• [RECORDS FOR THIS TASK]:
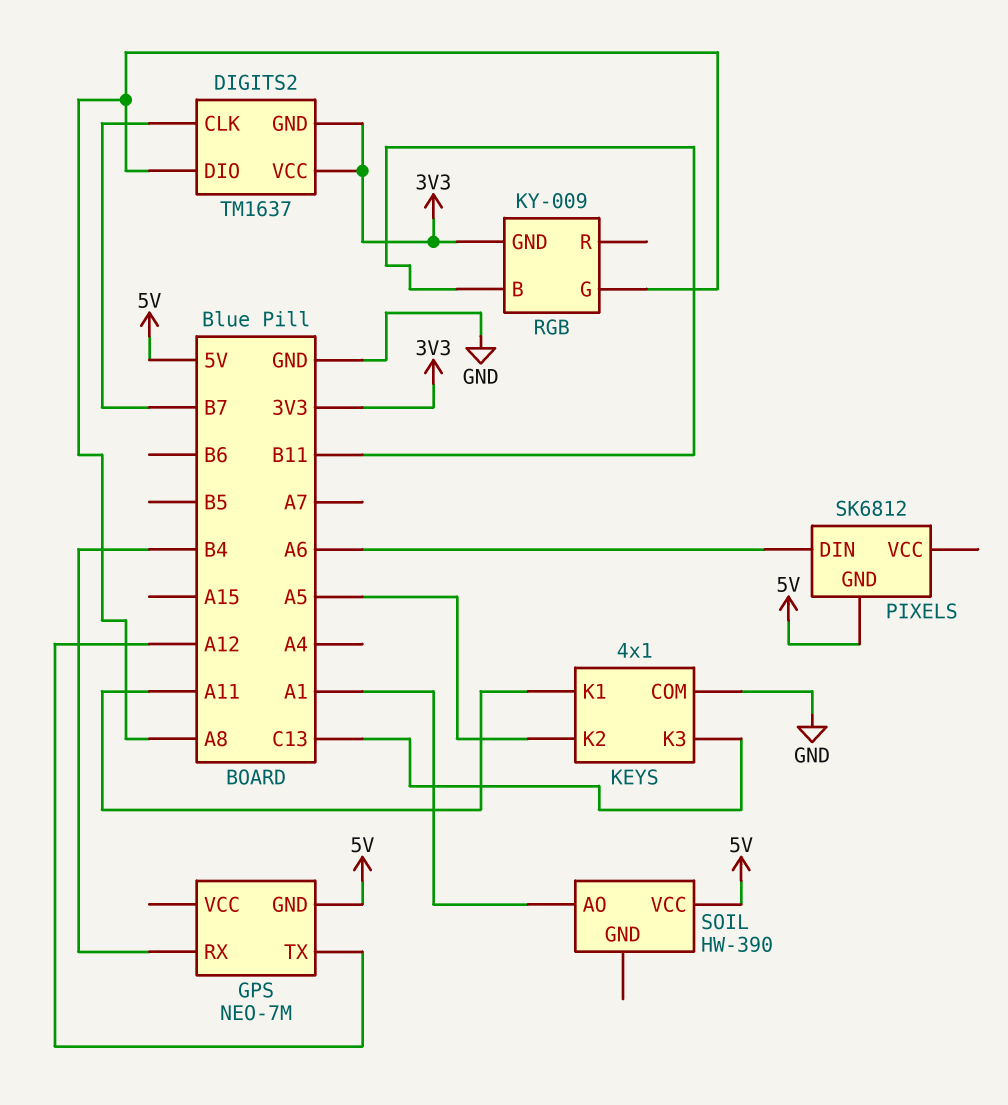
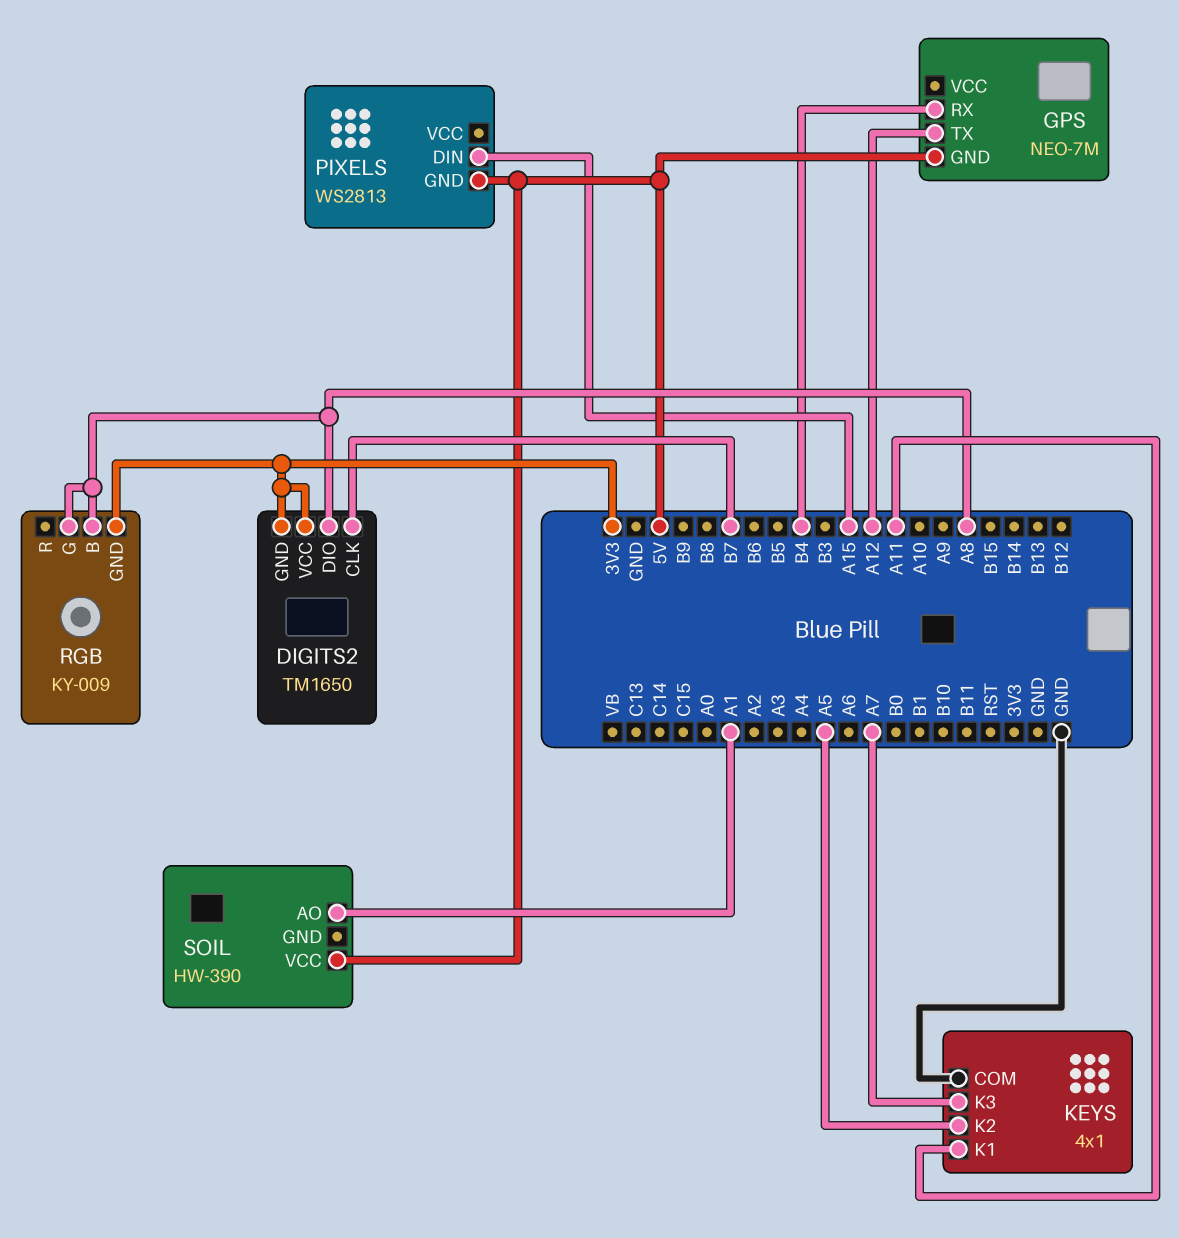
DIGITS2: TM1637 -> TM1650
KEYS pin K3: C13 -> A7
PIXELS: SK6812 -> WS2813
PIXELS pin DIN: A6 -> A15
RGB pin B: B11 -> A8

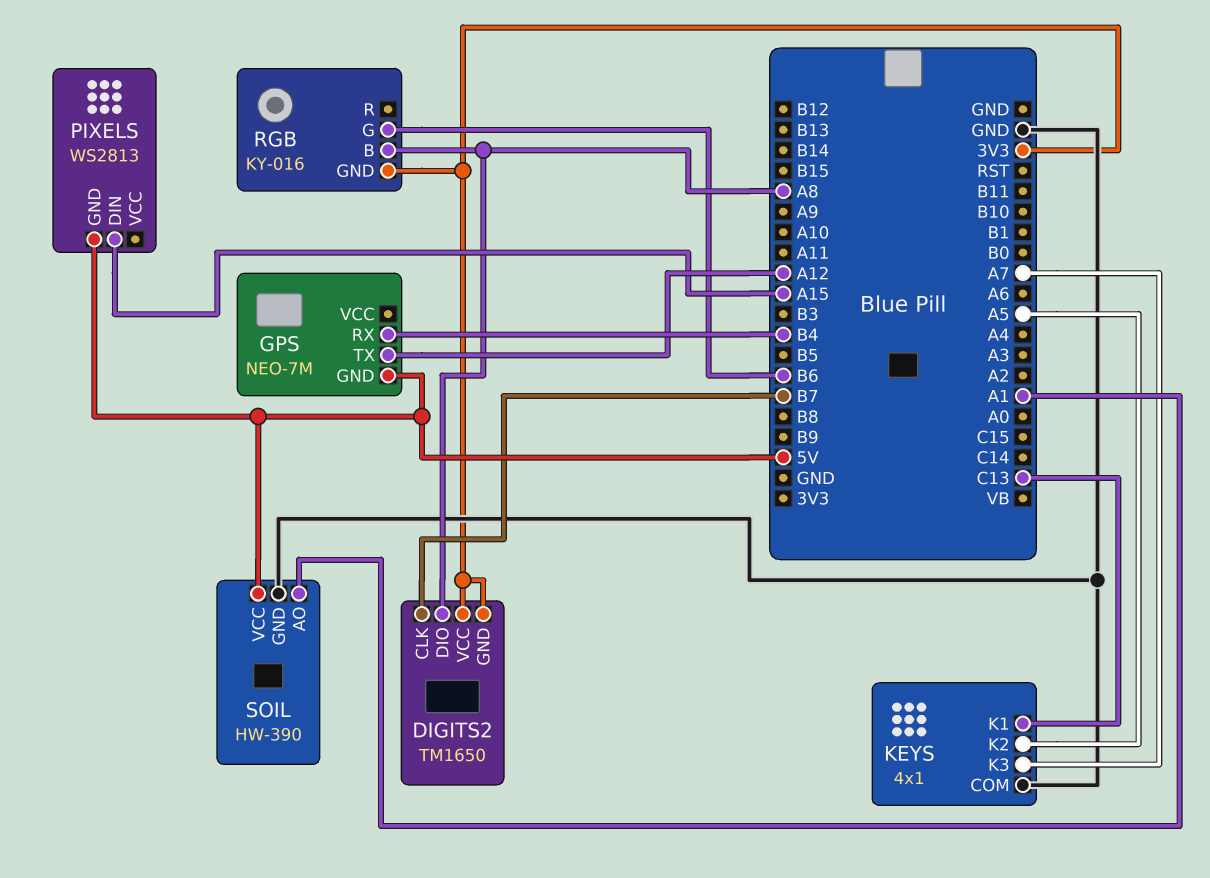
KEYS pin K1: A11 -> C13
RGB: KY-009 -> KY-016
RGB pin G: A8 -> B6
SOIL pin GND: none -> GND

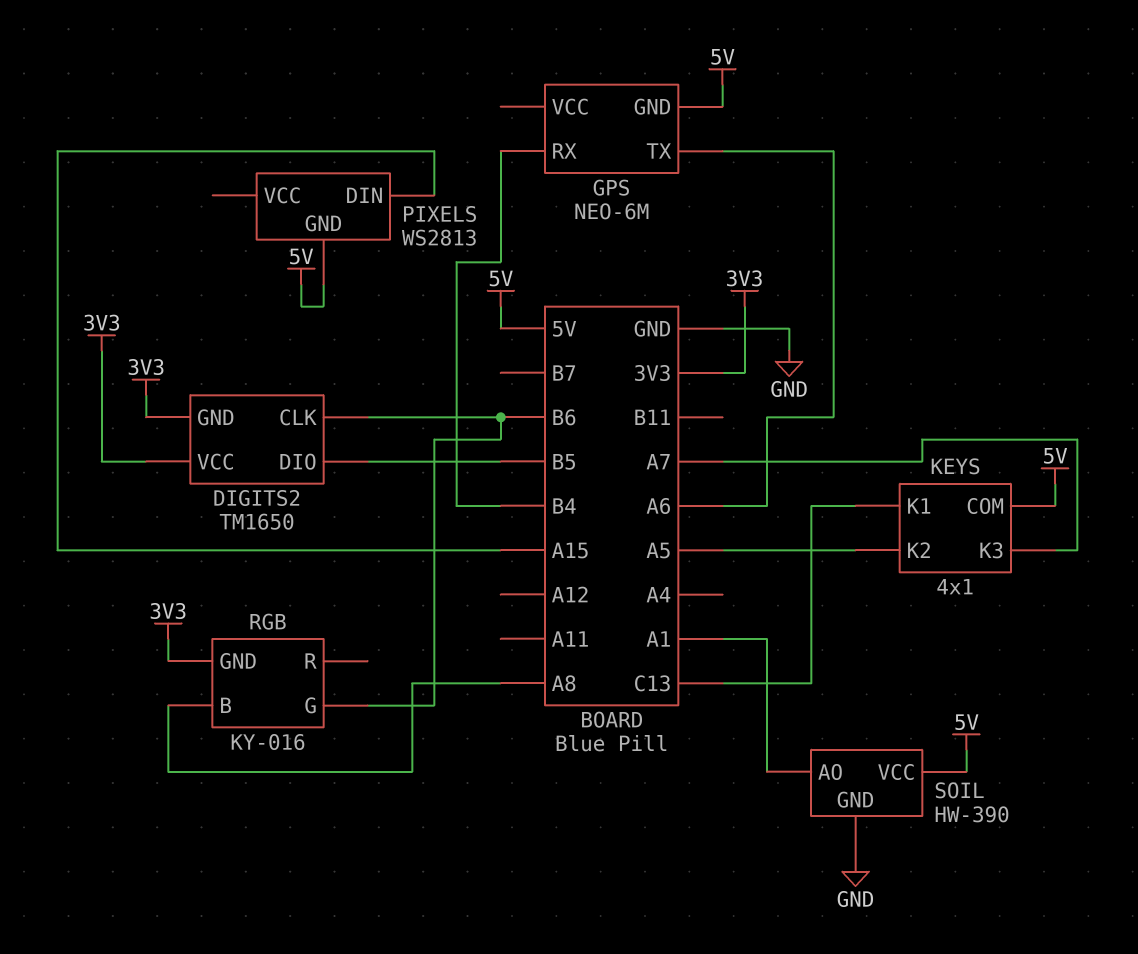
DIGITS2 pin CLK: B7 -> B6
DIGITS2 pin DIO: A8 -> B5
GPS: NEO-7M -> NEO-6M
GPS pin TX: A12 -> A6
KEYS pin COM: GND -> 5V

• [TASK PROMPT]: Filter the listing above, keeping only the lines with "PIXELS".

• [COMPLETED TASK]:
PIXELS: SK6812 -> WS2813
PIXELS pin DIN: A6 -> A15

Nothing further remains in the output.